> _EXERCISE_
Copy out, from the data below, each line in which the word "camera" occurs.

> _SOURCE DATA_
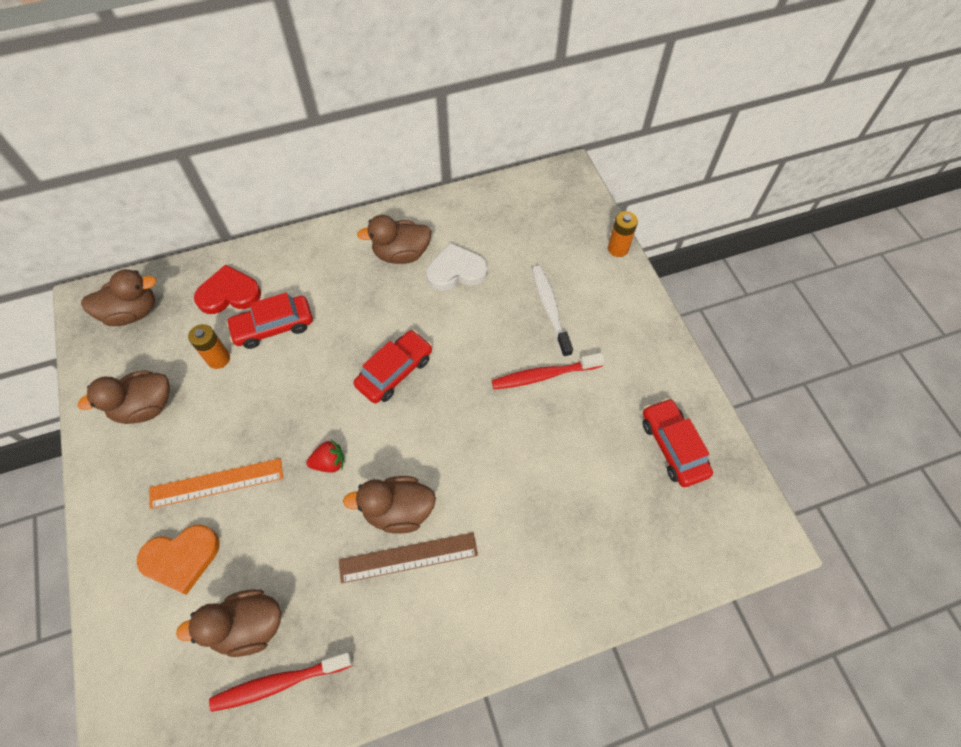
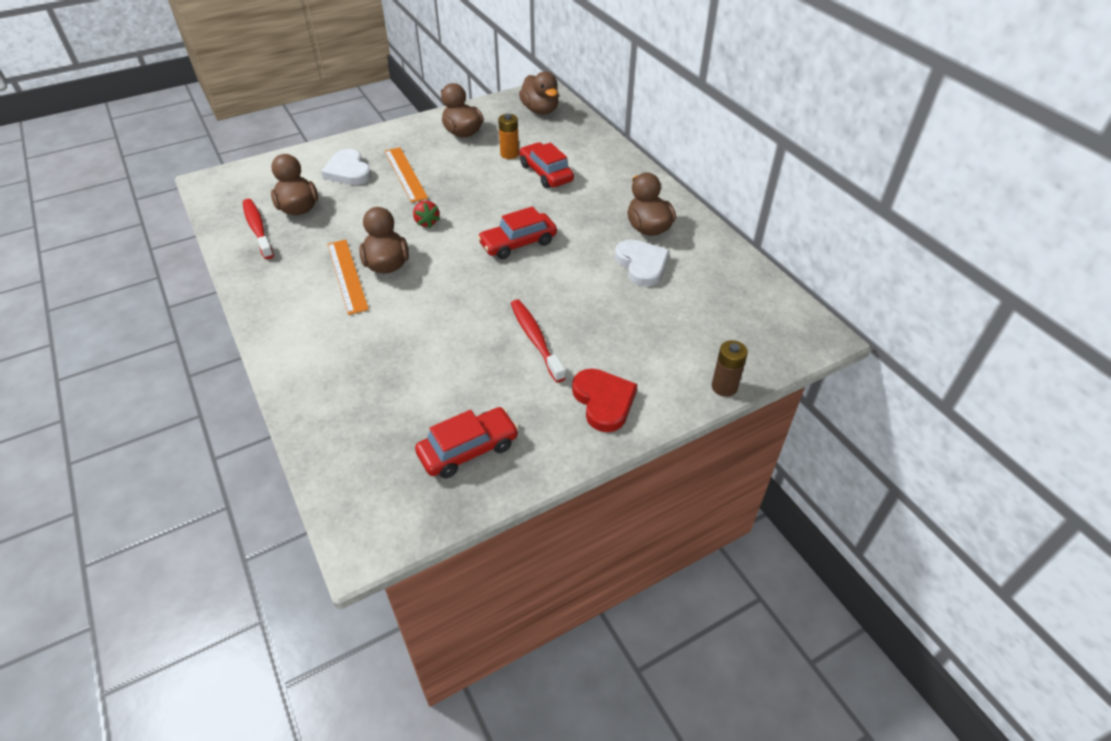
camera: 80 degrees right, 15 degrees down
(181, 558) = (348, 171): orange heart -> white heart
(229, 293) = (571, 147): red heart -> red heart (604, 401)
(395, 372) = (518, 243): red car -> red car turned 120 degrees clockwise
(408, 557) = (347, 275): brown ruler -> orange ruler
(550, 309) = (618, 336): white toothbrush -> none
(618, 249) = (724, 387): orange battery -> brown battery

==

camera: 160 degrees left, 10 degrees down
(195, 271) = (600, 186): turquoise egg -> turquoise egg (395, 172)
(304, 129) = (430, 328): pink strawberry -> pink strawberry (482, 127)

--

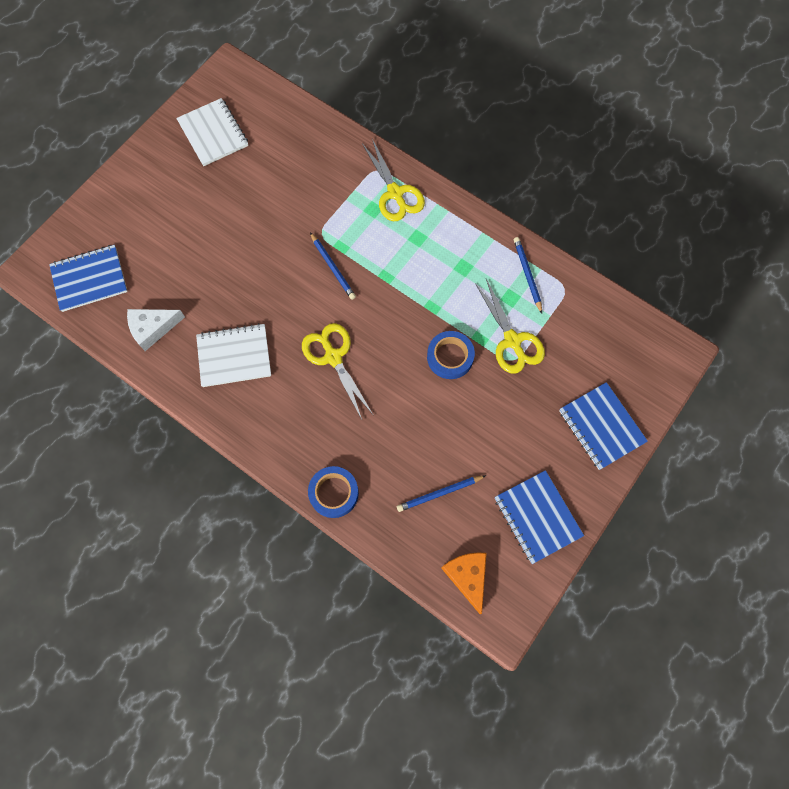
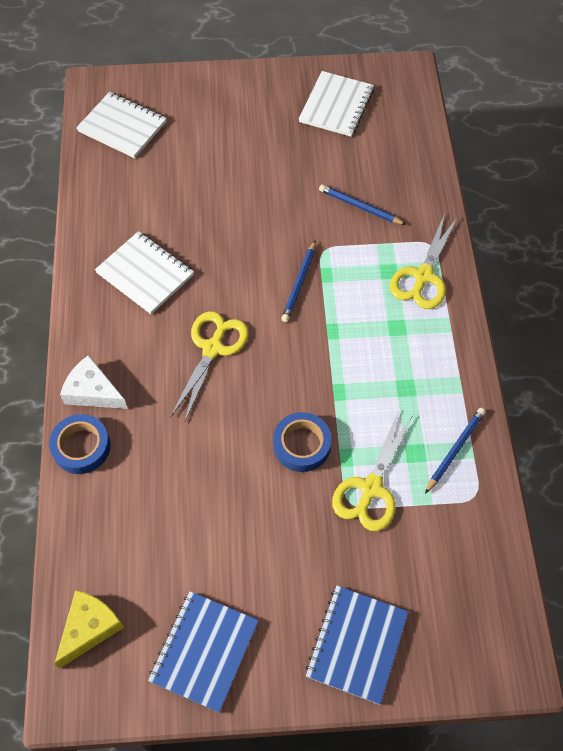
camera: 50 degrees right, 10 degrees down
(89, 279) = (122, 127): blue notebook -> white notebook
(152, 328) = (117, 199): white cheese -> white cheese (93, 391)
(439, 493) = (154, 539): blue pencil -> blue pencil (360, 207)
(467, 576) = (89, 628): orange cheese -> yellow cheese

> _SOLUTION BELOW_
camera: 80 degrees right, 15 degrees down
camera: 160 degrees left, 10 degrees down
camera: 50 degrees right, 10 degrees down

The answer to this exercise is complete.